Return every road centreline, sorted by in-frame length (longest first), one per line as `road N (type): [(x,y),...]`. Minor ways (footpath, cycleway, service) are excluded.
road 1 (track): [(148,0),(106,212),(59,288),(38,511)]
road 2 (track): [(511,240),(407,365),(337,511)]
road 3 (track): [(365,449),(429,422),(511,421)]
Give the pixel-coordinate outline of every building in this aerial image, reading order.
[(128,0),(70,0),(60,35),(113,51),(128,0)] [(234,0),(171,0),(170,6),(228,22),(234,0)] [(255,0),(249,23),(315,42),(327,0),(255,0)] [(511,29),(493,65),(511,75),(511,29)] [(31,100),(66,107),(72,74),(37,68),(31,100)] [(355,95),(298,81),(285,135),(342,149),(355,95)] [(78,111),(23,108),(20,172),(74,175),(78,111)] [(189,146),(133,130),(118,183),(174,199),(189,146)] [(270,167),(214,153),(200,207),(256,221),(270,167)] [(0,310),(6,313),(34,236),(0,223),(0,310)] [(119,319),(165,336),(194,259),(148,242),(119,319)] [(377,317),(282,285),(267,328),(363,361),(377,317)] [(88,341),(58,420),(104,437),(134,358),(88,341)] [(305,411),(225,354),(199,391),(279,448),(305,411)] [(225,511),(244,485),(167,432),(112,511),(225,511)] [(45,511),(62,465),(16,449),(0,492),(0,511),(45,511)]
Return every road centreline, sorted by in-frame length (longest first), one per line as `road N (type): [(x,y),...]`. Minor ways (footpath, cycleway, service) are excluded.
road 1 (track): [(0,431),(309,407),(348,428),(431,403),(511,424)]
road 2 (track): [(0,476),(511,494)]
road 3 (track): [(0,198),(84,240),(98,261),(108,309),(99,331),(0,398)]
# # # # # # #
> _Stated exercise_: Edit the lines above so that "in-frame length" becomes "visible length" wherever it appears, and leave the rest of the text unchanged.

> _Exercise answer_:
Return every road centreline, sorted by visible length (longest first), one per line as `road N (type): [(x,y),...]`. Minor ways (footpath, cycleway, service) are excluded.
road 1 (track): [(148,0),(106,212),(59,288),(38,511)]
road 2 (track): [(511,240),(407,365),(337,511)]
road 3 (track): [(365,449),(429,422),(511,421)]
Give the pixel-coordinate outline of every building in this aerial image, reading order.
[(128,0),(70,0),(60,35),(113,51),(128,0)] [(234,0),(171,0),(170,6),(228,22),(234,0)] [(255,0),(249,23),(315,42),(327,0),(255,0)] [(511,29),(493,65),(511,75),(511,29)] [(31,100),(66,107),(72,74),(37,68),(31,100)] [(355,95),(298,81),(285,135),(342,149),(355,95)] [(78,111),(23,108),(20,172),(74,175),(78,111)] [(189,146),(133,130),(118,183),(174,199),(189,146)] [(270,167),(214,153),(200,207),(256,221),(270,167)] [(0,310),(6,313),(34,236),(0,223),(0,310)] [(119,319),(165,336),(194,259),(148,242),(119,319)] [(377,317),(282,285),(267,328),(363,361),(377,317)] [(88,341),(58,420),(104,437),(134,358),(88,341)] [(305,411),(225,354),(199,391),(279,448),(305,411)] [(225,511),(244,485),(167,432),(112,511),(225,511)] [(45,511),(62,465),(16,449),(0,492),(0,511),(45,511)]
Return every road centreline, sorted by visible length (longest first), one per line as `road N (type): [(x,y),...]`. Minor ways (footpath, cycleway, service) are excluded.
road 1 (track): [(0,431),(309,407),(348,428),(431,403),(511,424)]
road 2 (track): [(0,476),(511,494)]
road 3 (track): [(0,198),(84,240),(98,261),(108,309),(99,331),(0,398)]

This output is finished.